* **Task**: Copy out the rows below word for word, from the line containing "direction is located at coordinates (211, 163)." up to and including the line containing "Locate an element".

[Data records — start]

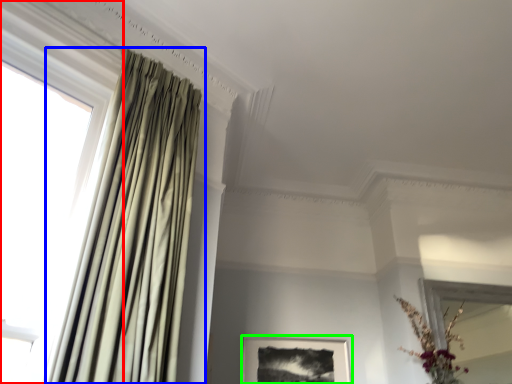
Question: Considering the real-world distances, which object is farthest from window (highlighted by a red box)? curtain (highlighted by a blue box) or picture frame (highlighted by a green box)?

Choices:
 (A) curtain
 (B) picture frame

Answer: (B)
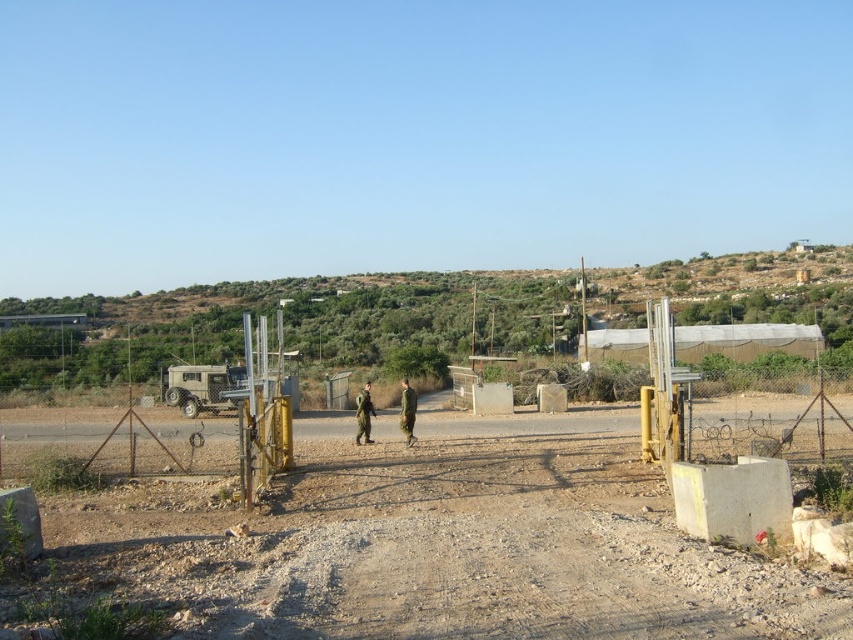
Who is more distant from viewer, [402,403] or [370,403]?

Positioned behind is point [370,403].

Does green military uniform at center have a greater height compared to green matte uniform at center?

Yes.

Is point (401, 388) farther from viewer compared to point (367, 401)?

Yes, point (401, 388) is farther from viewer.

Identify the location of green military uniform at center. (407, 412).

[Data records — finish]
[Data records — start]

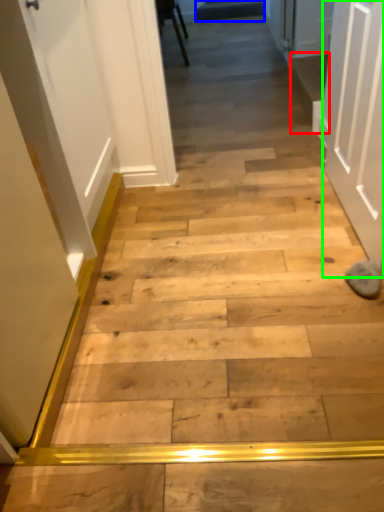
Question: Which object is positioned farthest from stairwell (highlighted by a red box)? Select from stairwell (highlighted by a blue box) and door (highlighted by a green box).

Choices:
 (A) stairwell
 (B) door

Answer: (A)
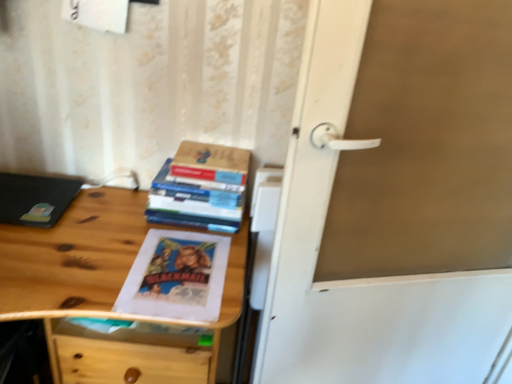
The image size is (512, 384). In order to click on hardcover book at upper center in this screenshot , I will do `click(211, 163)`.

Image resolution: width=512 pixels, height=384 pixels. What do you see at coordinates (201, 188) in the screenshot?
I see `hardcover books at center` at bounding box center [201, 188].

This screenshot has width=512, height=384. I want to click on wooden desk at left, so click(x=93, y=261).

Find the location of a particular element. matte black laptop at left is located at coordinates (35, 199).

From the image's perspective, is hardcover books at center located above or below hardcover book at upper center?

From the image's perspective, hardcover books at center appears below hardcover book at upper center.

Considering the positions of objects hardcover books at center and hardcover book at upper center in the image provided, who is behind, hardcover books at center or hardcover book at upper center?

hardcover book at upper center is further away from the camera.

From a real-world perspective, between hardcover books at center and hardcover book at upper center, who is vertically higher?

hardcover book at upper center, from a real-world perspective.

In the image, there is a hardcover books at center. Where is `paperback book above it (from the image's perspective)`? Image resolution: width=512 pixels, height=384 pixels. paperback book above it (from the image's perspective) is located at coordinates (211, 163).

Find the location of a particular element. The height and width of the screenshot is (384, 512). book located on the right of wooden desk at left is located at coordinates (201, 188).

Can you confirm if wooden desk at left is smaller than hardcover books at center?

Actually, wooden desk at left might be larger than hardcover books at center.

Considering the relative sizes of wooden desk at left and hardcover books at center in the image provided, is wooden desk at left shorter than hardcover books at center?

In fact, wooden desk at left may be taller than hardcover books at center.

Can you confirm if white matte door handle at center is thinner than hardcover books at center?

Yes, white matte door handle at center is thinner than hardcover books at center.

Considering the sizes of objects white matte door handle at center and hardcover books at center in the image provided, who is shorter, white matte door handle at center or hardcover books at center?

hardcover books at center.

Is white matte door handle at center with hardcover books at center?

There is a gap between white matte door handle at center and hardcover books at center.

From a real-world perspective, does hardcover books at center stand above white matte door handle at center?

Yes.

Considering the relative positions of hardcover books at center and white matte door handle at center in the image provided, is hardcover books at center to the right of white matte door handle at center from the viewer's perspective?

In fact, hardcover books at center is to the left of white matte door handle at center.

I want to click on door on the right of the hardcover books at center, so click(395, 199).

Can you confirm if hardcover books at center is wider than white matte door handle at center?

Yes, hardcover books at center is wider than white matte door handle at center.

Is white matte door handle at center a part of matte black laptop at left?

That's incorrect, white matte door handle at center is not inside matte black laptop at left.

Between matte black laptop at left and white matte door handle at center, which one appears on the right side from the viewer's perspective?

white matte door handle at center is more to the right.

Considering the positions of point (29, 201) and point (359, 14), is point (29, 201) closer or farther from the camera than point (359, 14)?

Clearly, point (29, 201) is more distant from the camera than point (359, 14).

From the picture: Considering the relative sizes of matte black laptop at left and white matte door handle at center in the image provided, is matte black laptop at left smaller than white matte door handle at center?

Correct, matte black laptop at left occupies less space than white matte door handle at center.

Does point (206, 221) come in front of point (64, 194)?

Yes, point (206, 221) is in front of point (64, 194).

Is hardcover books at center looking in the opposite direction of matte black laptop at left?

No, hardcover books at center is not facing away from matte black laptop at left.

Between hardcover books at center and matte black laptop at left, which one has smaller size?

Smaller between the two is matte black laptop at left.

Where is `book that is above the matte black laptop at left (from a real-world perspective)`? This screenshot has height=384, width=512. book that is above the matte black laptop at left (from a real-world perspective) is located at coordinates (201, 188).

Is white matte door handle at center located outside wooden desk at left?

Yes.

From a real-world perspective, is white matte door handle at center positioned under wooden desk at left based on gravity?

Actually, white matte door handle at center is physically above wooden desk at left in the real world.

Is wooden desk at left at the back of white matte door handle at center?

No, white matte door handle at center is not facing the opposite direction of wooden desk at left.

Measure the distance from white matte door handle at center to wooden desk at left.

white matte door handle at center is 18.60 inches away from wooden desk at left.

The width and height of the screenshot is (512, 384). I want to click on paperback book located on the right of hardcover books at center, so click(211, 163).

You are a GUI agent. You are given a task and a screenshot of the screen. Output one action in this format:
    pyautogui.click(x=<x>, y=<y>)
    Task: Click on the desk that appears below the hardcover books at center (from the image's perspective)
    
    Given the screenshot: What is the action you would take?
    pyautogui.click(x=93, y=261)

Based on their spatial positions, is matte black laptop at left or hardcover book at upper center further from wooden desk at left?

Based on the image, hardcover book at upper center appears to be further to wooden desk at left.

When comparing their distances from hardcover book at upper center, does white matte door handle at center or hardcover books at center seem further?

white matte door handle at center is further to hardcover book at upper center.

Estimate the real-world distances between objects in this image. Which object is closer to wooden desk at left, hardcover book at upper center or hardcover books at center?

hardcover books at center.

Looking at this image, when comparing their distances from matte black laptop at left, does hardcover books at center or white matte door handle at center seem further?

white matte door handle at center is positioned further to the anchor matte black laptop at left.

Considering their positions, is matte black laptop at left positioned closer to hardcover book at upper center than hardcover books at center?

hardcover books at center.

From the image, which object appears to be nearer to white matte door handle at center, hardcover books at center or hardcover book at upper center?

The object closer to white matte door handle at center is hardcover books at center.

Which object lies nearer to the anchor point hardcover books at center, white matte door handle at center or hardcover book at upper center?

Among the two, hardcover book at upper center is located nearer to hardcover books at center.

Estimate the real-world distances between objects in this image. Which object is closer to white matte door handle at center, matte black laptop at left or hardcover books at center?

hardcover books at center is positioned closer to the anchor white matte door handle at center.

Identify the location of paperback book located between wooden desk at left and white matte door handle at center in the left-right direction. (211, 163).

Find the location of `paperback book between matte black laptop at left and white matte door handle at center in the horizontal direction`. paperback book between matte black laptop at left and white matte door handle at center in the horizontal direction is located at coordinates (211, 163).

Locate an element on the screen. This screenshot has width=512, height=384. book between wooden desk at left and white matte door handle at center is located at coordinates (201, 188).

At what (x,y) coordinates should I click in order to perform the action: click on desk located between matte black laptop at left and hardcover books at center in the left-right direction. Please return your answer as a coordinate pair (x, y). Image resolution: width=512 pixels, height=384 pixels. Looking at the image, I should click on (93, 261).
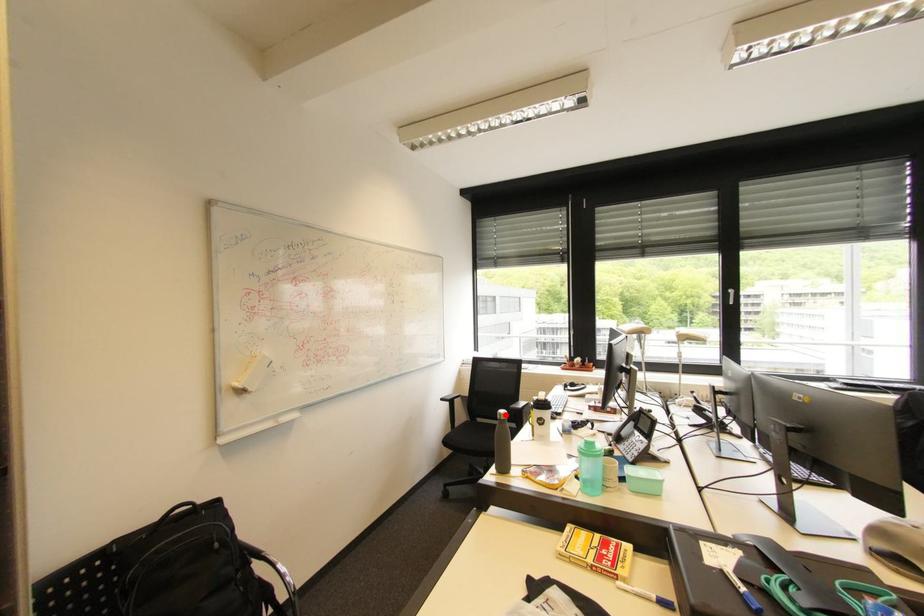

[Data records — finish]
[Data records — start]

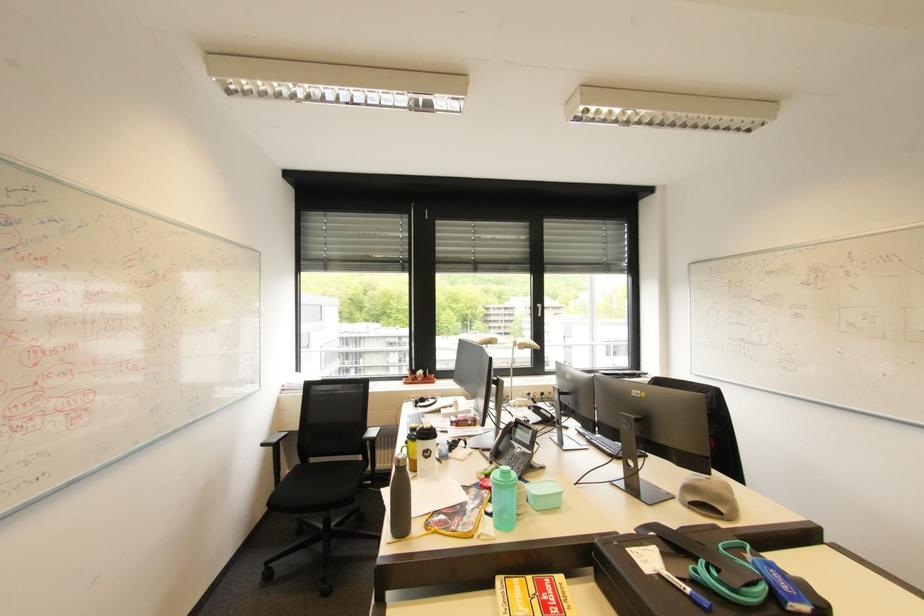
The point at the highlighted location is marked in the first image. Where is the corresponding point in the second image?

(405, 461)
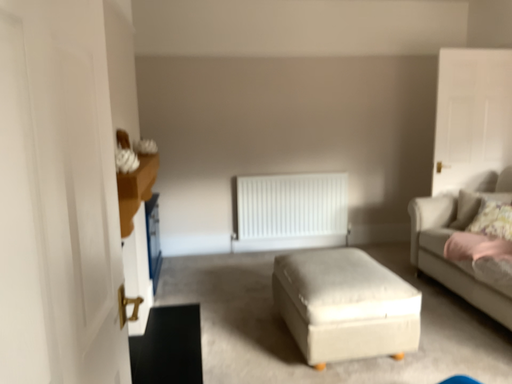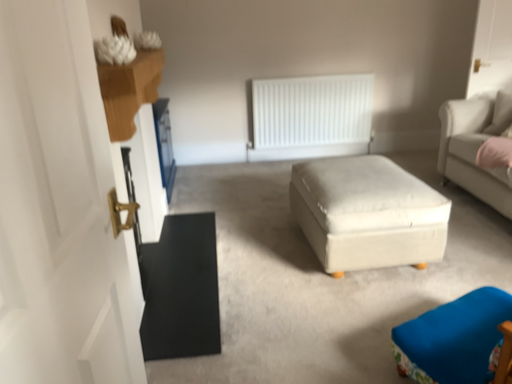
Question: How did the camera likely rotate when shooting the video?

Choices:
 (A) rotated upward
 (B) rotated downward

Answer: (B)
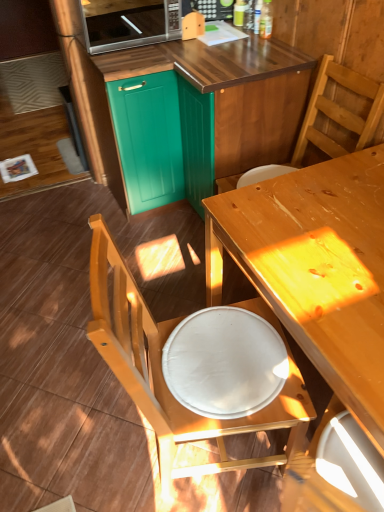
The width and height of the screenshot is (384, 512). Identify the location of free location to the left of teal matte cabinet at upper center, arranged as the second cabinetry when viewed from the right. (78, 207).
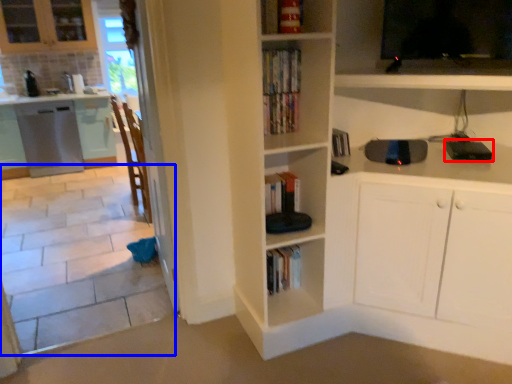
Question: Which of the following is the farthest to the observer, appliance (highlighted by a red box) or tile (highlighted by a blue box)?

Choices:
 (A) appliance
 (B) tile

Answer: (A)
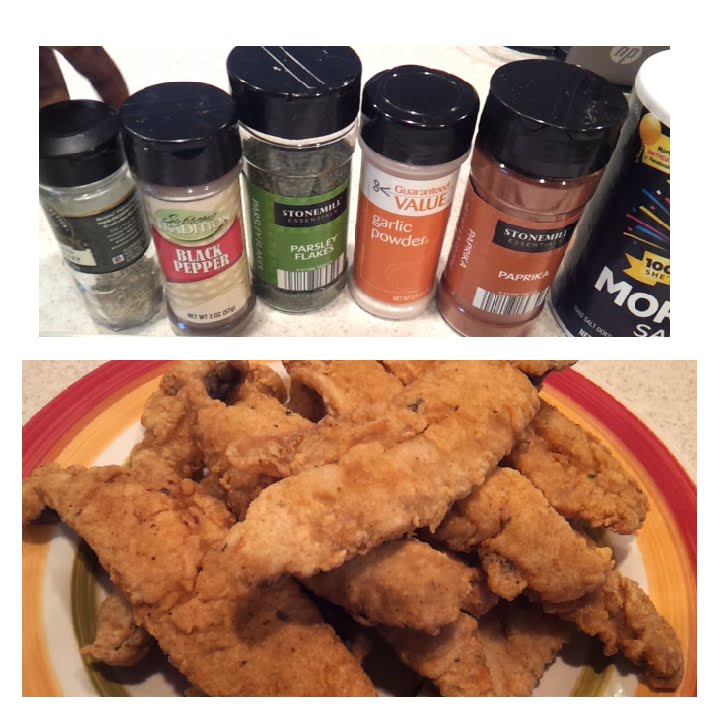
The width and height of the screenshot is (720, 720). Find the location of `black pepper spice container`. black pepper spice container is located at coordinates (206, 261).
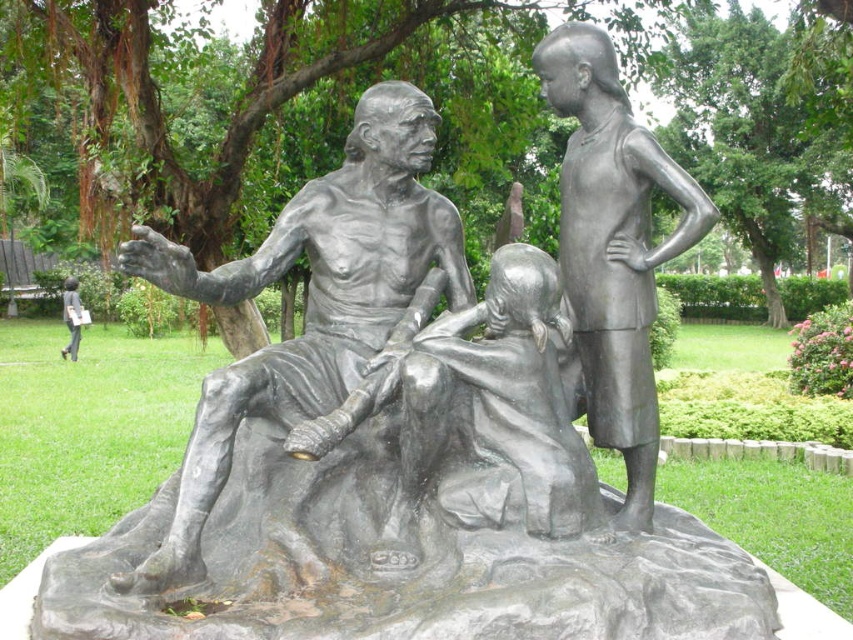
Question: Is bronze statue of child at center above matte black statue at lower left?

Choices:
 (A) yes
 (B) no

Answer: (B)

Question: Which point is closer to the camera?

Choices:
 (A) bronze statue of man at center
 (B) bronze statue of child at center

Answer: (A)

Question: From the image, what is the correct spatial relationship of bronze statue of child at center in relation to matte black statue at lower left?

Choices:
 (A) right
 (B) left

[Data records — finish]

* **Response to the exercise**:
Find the location of `paperback book between matte black laptop at left and white matte door handle at center in the horizontal direction`. paperback book between matte black laptop at left and white matte door handle at center in the horizontal direction is located at coordinates (211, 163).

Locate an element on the screen. This screenshot has width=512, height=384. book between wooden desk at left and white matte door handle at center is located at coordinates (201, 188).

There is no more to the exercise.